-- Instructions to follow --
Each line of the data below that carries the word "purple" needs to be copied.

(Recorded data)
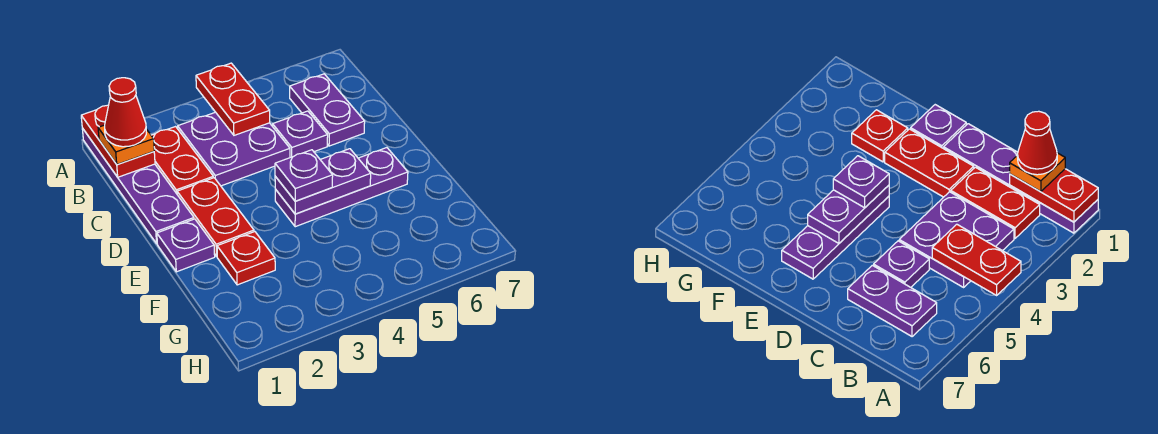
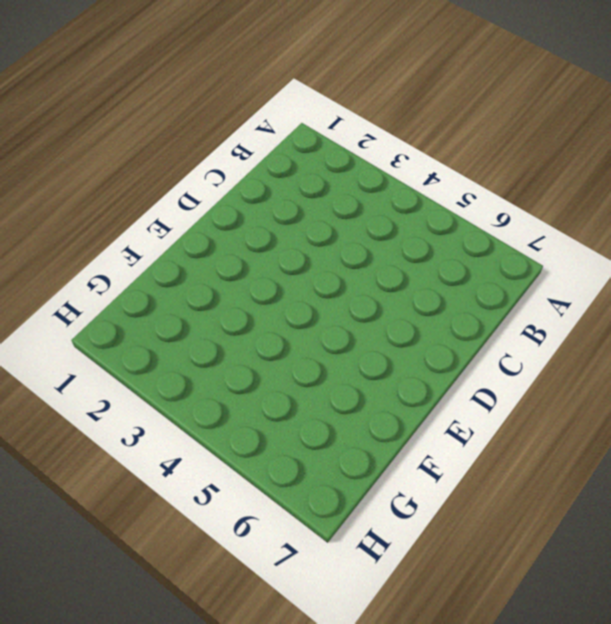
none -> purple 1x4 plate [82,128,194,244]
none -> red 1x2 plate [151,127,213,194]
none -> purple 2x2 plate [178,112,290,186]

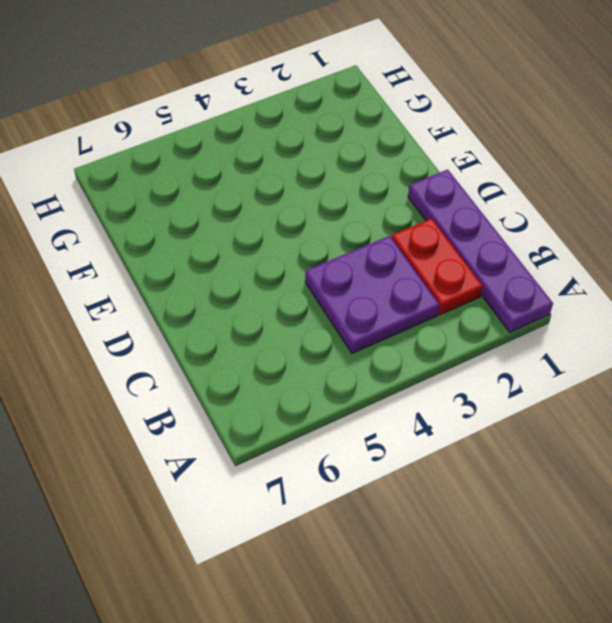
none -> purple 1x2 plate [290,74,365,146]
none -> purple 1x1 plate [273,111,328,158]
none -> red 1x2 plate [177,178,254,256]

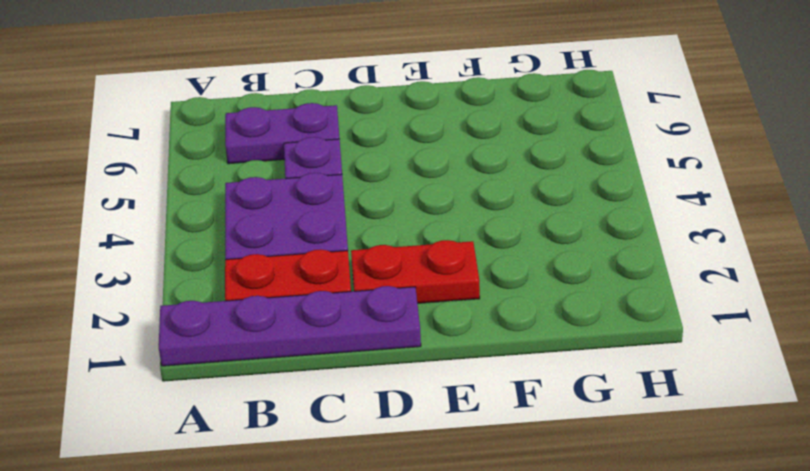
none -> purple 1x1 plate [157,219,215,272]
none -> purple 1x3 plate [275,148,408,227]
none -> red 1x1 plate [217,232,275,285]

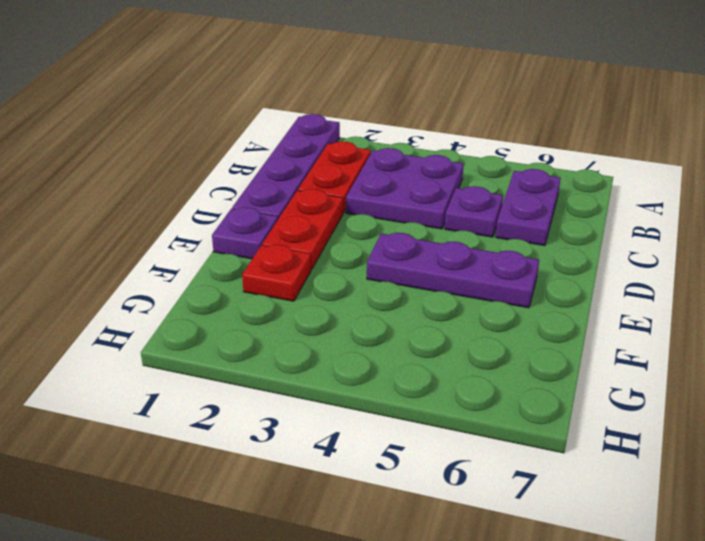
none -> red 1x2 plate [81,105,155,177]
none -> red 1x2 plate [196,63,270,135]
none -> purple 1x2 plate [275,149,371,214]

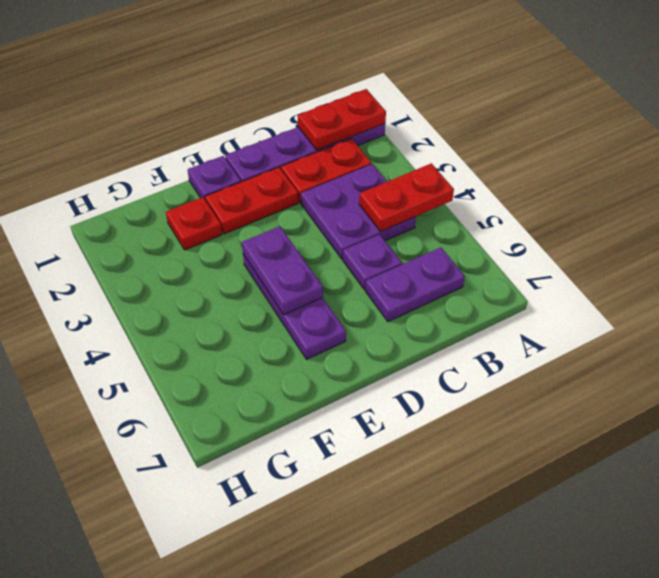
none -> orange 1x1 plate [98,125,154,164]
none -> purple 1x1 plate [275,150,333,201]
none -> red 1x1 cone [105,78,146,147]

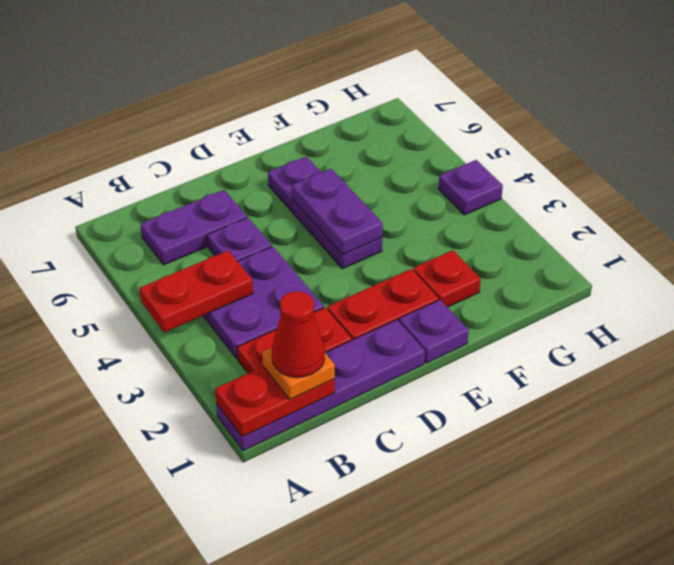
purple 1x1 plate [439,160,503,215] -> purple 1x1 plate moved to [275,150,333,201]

-- Task answer --
none -> purple 1x4 plate [82,128,194,244]
none -> purple 2x2 plate [178,112,290,186]
none -> purple 1x2 plate [290,74,365,146]
none -> purple 1x1 plate [273,111,328,158]
none -> purple 1x1 plate [157,219,215,272]
none -> purple 1x3 plate [275,148,408,227]
none -> purple 1x2 plate [275,149,371,214]
none -> purple 1x1 plate [275,150,333,201]
purple 1x1 plate [439,160,503,215] -> purple 1x1 plate moved to [275,150,333,201]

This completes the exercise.